Input ::
========================================================================

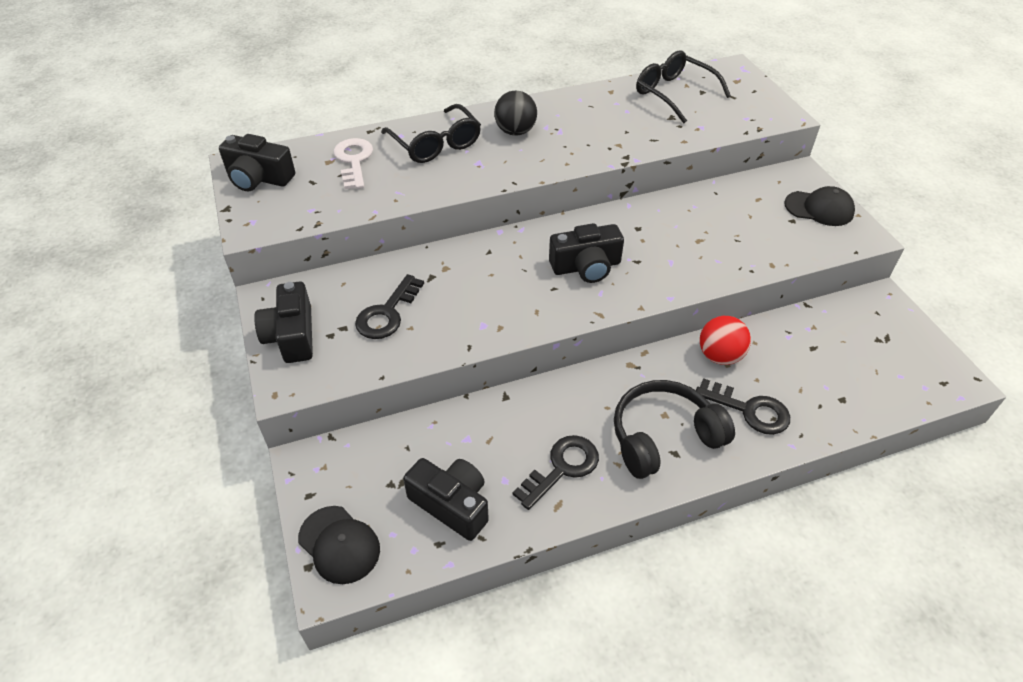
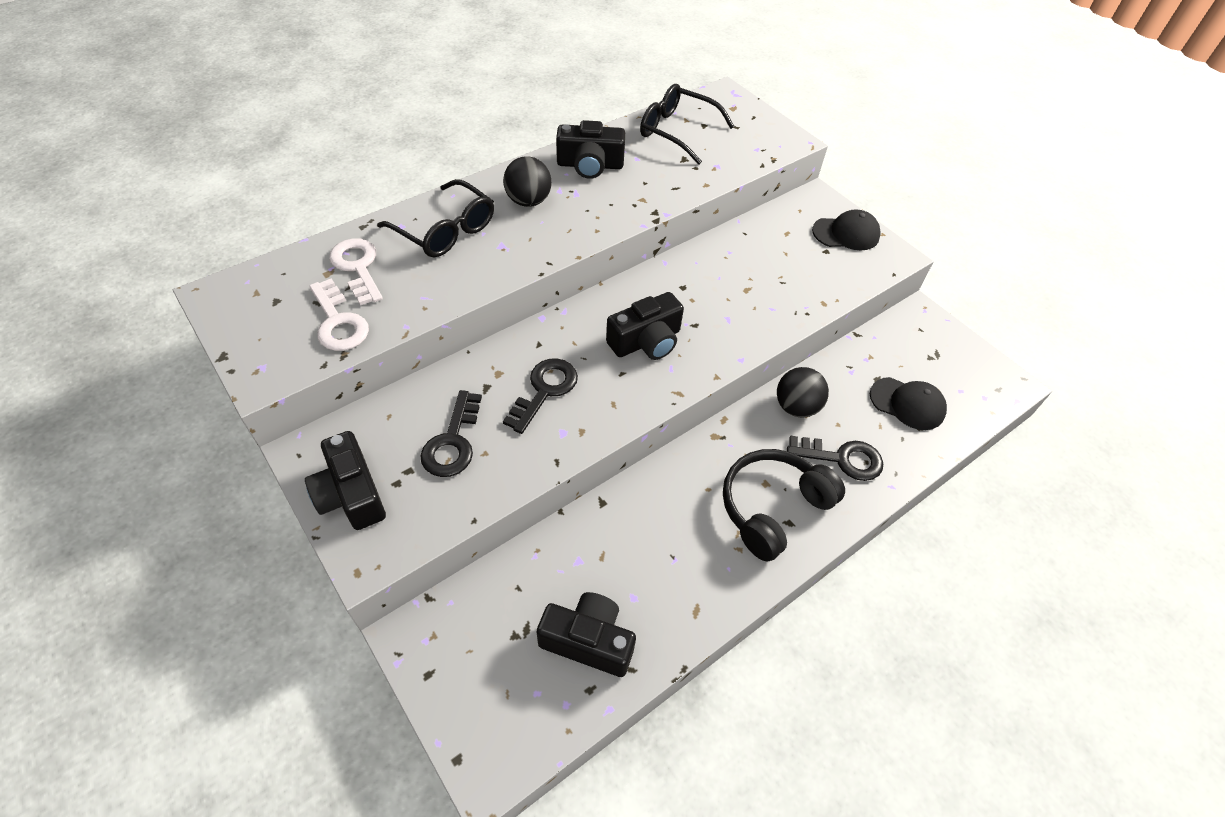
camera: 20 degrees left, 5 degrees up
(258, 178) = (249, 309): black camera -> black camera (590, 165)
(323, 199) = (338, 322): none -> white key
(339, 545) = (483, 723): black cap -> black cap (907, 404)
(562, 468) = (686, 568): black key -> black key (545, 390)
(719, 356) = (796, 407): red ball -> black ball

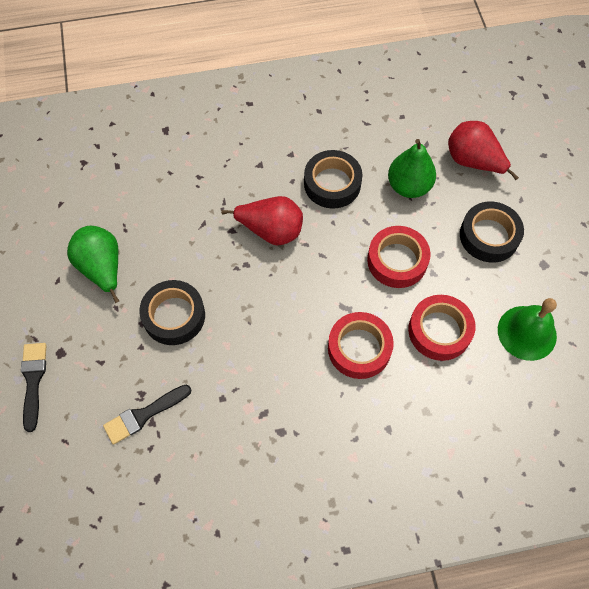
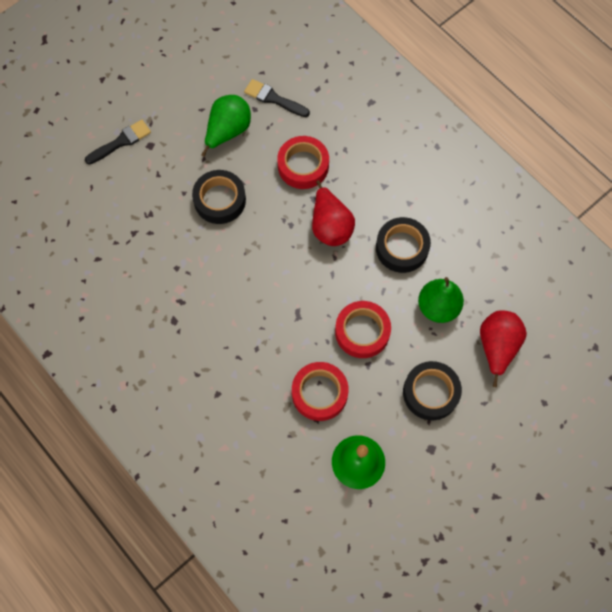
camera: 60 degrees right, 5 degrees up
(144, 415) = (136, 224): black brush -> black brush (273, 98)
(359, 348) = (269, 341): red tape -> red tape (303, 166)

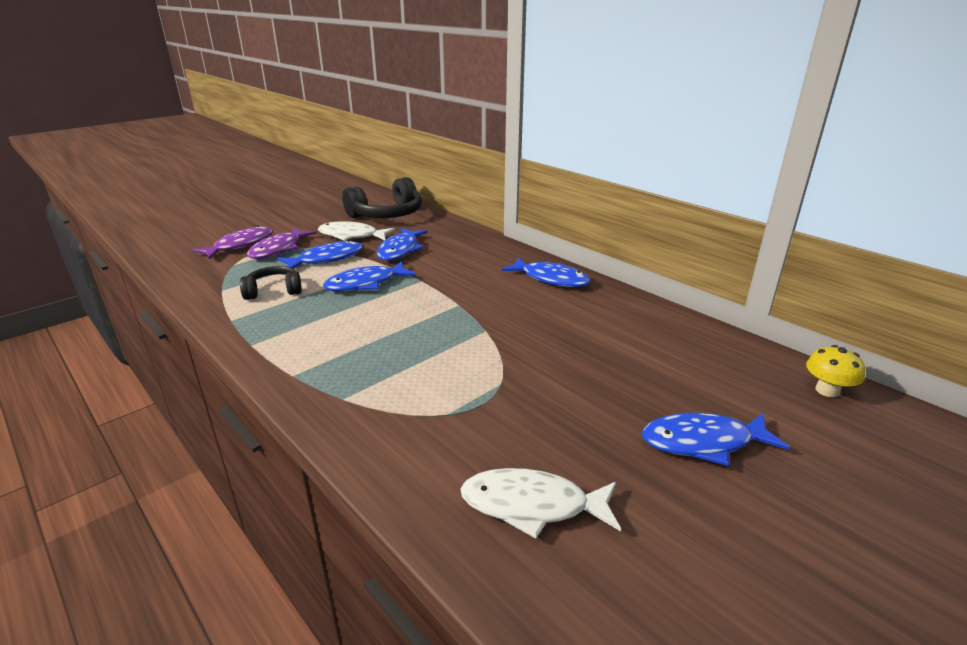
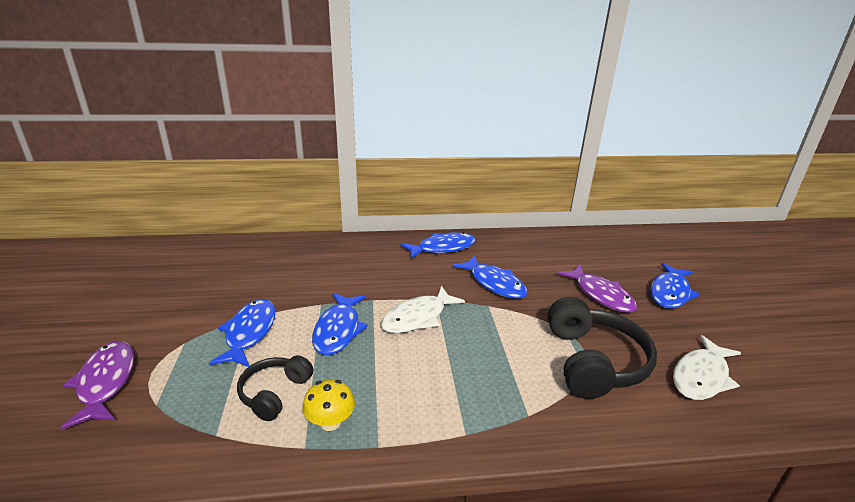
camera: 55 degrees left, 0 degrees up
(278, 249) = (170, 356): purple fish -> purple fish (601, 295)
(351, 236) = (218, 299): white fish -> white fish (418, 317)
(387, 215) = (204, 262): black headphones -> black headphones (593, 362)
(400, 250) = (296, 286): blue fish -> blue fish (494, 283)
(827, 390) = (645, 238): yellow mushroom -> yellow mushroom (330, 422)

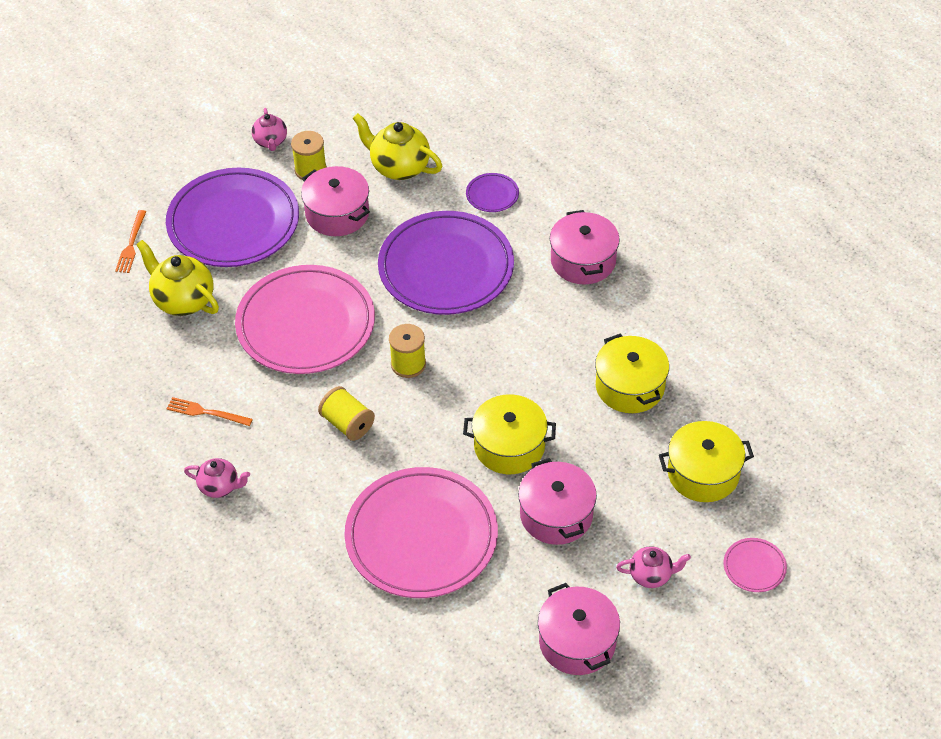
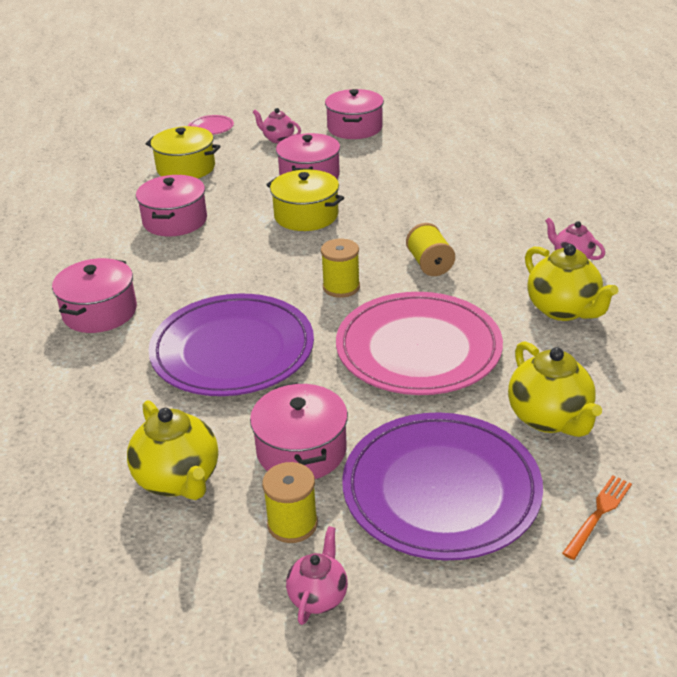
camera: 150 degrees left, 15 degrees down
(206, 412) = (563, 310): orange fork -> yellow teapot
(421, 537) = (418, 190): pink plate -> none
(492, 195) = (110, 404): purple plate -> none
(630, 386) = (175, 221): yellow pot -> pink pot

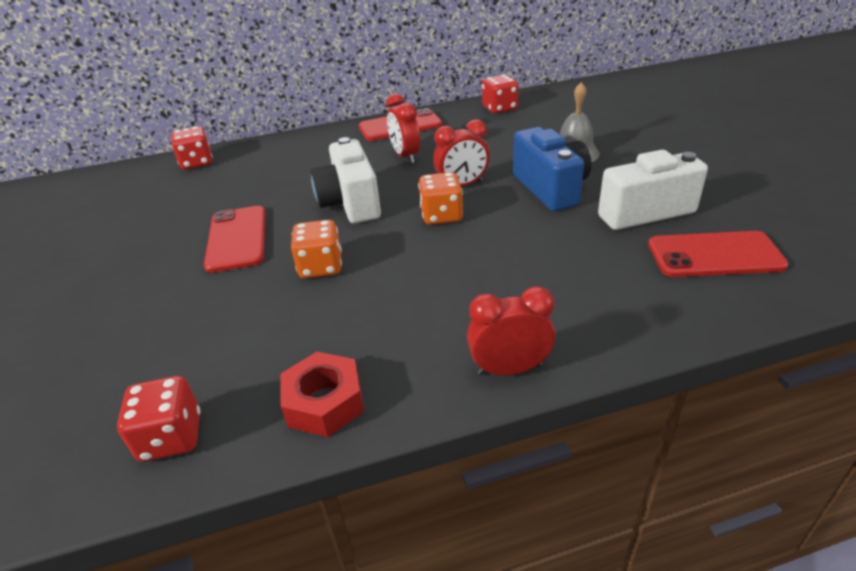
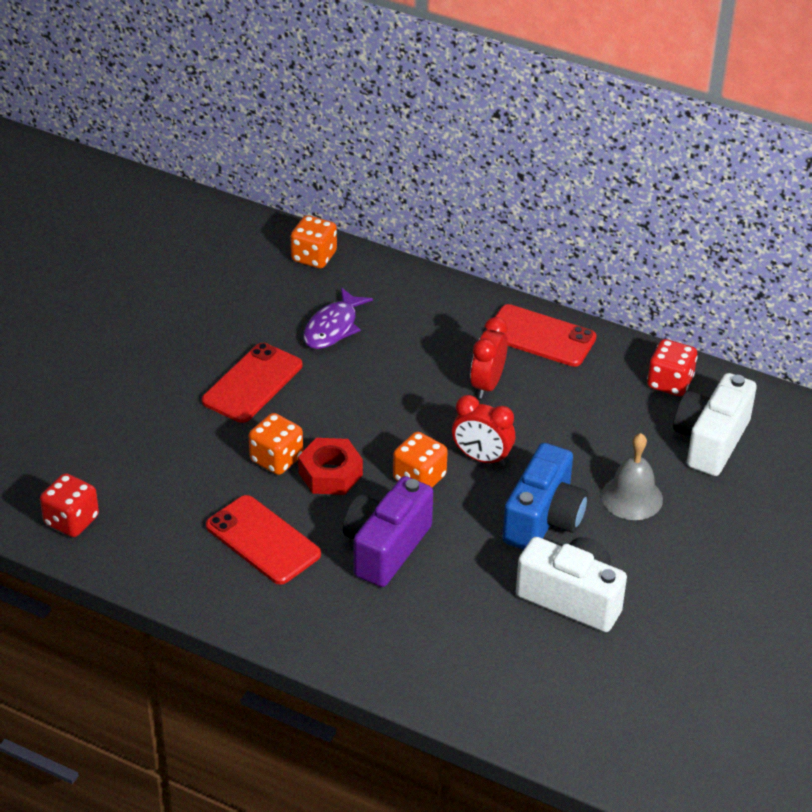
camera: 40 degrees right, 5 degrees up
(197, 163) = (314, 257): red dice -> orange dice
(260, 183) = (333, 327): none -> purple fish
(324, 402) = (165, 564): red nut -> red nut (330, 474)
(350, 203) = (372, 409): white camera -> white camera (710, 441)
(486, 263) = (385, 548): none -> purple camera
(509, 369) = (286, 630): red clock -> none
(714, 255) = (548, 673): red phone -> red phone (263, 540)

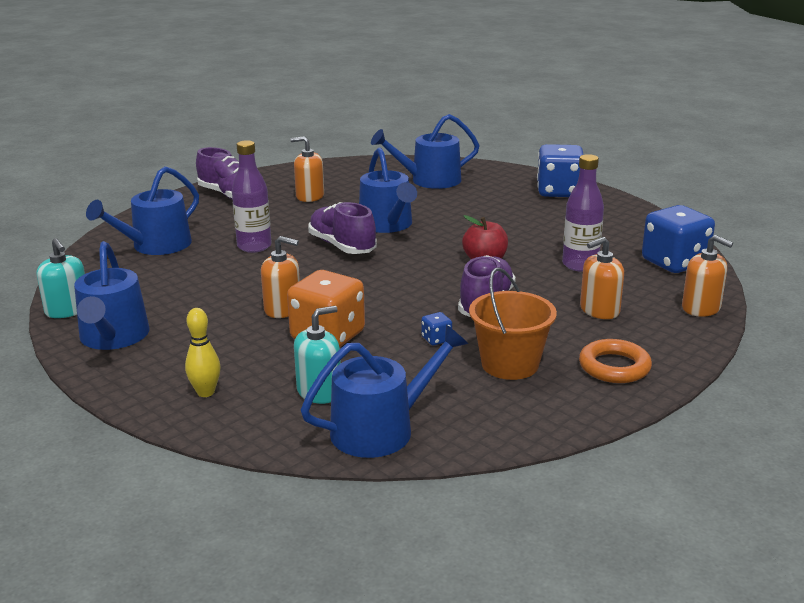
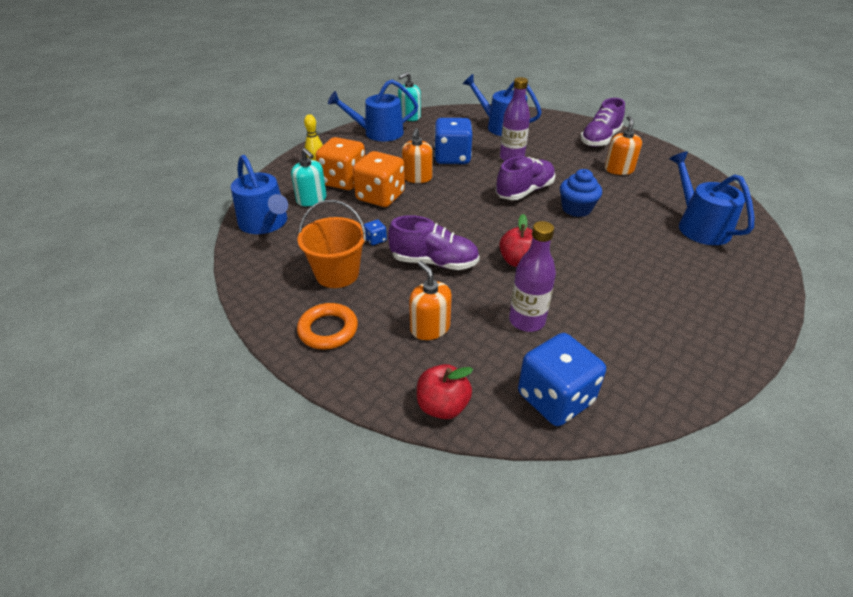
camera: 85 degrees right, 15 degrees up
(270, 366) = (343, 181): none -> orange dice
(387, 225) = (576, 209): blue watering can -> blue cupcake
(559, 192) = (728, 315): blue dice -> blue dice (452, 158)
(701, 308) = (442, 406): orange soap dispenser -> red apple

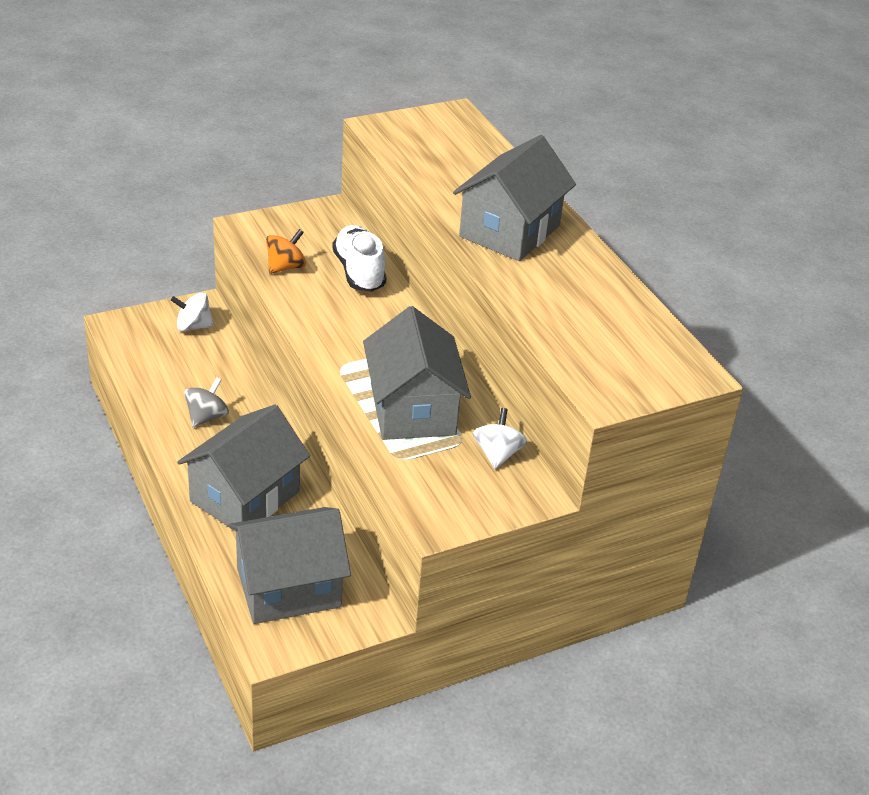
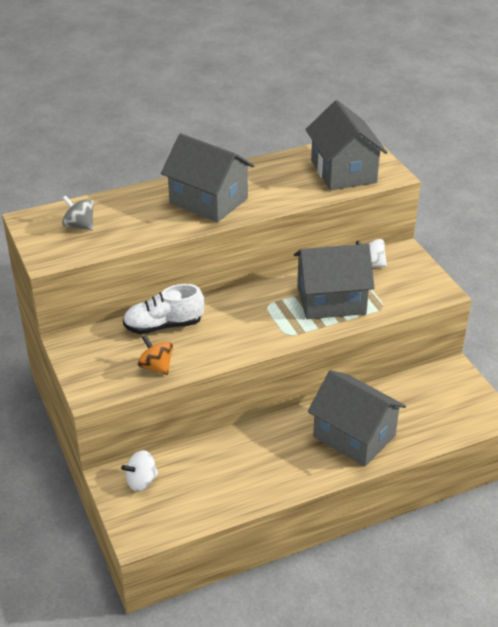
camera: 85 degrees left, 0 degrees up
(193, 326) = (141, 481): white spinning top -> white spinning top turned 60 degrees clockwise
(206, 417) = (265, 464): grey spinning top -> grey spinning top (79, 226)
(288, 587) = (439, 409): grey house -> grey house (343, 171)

========================================================================

About this exercise ::
Give every line of the data above again as it stands; the pictures stay out.

Exercise output ::
camera: 20 degrees left, 5 degrees up
(258, 178) = (249, 309): black camera -> black camera (590, 165)
(323, 199) = (338, 322): none -> white key
(339, 545) = (483, 723): black cap -> black cap (907, 404)
(562, 468) = (686, 568): black key -> black key (545, 390)
(719, 356) = (796, 407): red ball -> black ball

camera: 60 degrees right, 5 degrees up
(144, 415) = (136, 224): black brush -> black brush (273, 98)
(359, 348) = (269, 341): red tape -> red tape (303, 166)

camera: 55 degrees left, 0 degrees up
(278, 249) = (170, 356): purple fish -> purple fish (601, 295)
(351, 236) = (218, 299): white fish -> white fish (418, 317)
(387, 215) = (204, 262): black headphones -> black headphones (593, 362)
(400, 250) = (296, 286): blue fish -> blue fish (494, 283)
(827, 390) = (645, 238): yellow mushroom -> yellow mushroom (330, 422)

camera: 150 degrees left, 15 degrees down
(206, 412) = (563, 310): orange fork -> yellow teapot
(421, 537) = (418, 190): pink plate -> none
(492, 195) = (110, 404): purple plate -> none
(630, 386) = (175, 221): yellow pot -> pink pot

camera: 40 degrees right, 5 degrees up
(197, 163) = (314, 257): red dice -> orange dice
(260, 183) = (333, 327): none -> purple fish
(324, 402) = (165, 564): red nut -> red nut (330, 474)
(350, 203) = (372, 409): white camera -> white camera (710, 441)
(486, 263) = (385, 548): none -> purple camera
(509, 369) = (286, 630): red clock -> none
(714, 255) = (548, 673): red phone -> red phone (263, 540)

camera: 85 degrees right, 15 degrees up
(270, 366) = (343, 181): none -> orange dice
(387, 225) = (576, 209): blue watering can -> blue cupcake
(559, 192) = (728, 315): blue dice -> blue dice (452, 158)
(701, 308) = (442, 406): orange soap dispenser -> red apple

camera: 85 degrees left, 0 degrees up
(193, 326) = (141, 481): white spinning top -> white spinning top turned 60 degrees clockwise
(206, 417) = (265, 464): grey spinning top -> grey spinning top (79, 226)
(288, 587) = (439, 409): grey house -> grey house (343, 171)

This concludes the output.